:: The data ::

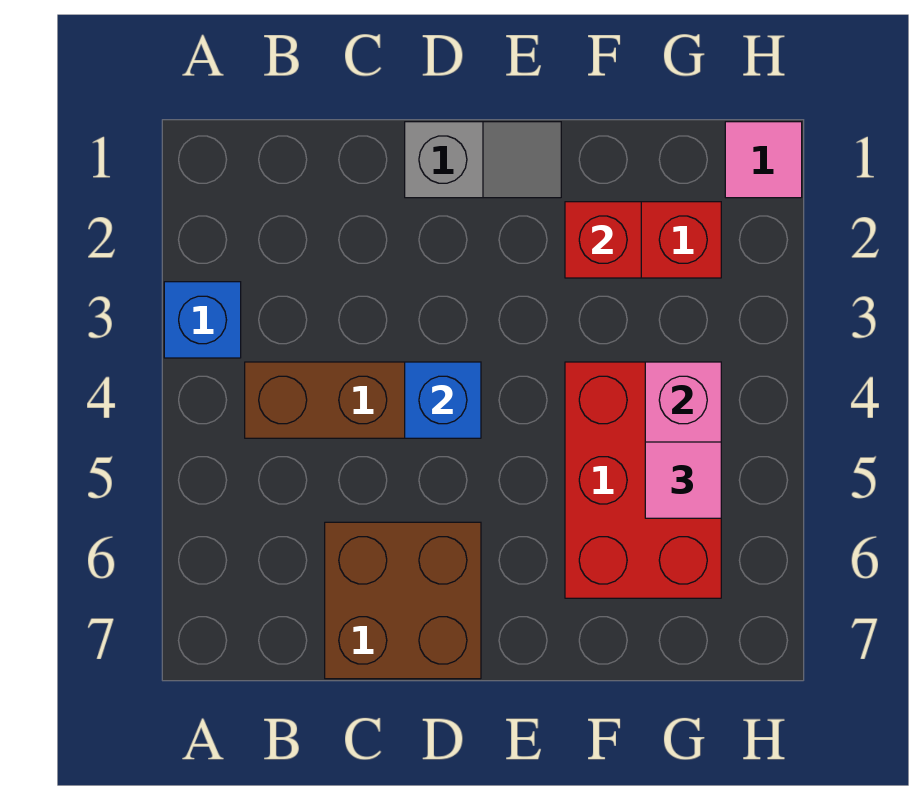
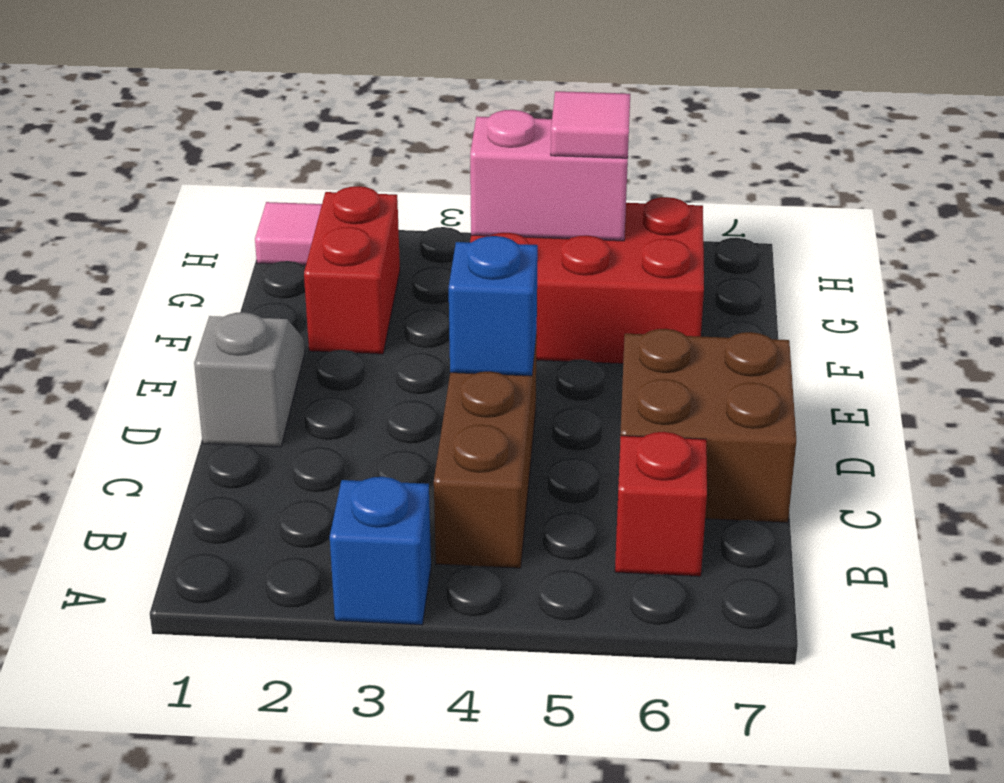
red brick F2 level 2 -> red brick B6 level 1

...

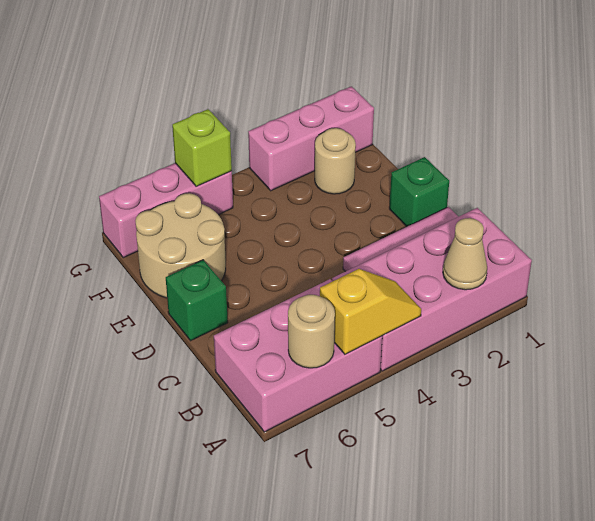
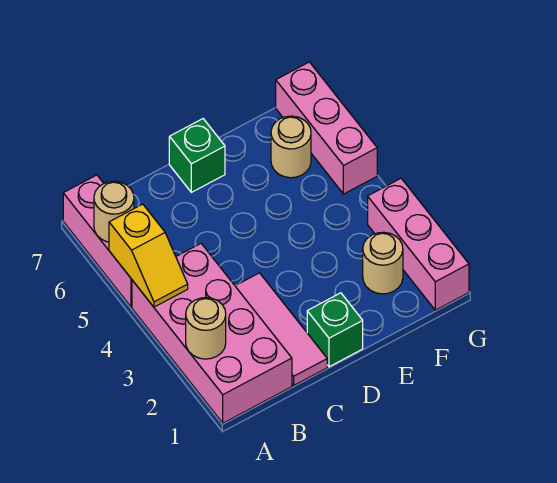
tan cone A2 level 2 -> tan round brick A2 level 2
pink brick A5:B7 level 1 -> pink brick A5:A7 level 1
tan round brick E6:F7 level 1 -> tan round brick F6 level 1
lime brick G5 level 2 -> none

---

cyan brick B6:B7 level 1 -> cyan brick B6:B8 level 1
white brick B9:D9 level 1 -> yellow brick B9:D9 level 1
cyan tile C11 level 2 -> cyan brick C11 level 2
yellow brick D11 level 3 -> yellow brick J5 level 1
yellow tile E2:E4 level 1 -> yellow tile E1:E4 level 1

:: Problem to work on ::
Output should match, line for line, the stretch of the material above from the line holding "pink brick A5:B7" through the line holding "lime brick G5 level 2 -> none".

:: Answer for this exercise ::
pink brick A5:B7 level 1 -> pink brick A5:A7 level 1
tan round brick E6:F7 level 1 -> tan round brick F6 level 1
lime brick G5 level 2 -> none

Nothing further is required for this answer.